*Your assignment*
Repeat the entries that follow from start to finish, keeping every character.

*Records*
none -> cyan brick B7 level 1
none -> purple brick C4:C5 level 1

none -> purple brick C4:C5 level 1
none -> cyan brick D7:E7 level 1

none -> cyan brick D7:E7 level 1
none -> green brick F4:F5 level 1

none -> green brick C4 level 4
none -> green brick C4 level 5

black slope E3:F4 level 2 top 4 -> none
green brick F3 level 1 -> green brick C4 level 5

*Solved problem*
none -> cyan brick B7 level 1
none -> purple brick C4:C5 level 1

none -> purple brick C4:C5 level 1
none -> cyan brick D7:E7 level 1

none -> cyan brick D7:E7 level 1
none -> green brick F4:F5 level 1

none -> green brick C4 level 4
none -> green brick C4 level 5

black slope E3:F4 level 2 top 4 -> none
green brick F3 level 1 -> green brick C4 level 5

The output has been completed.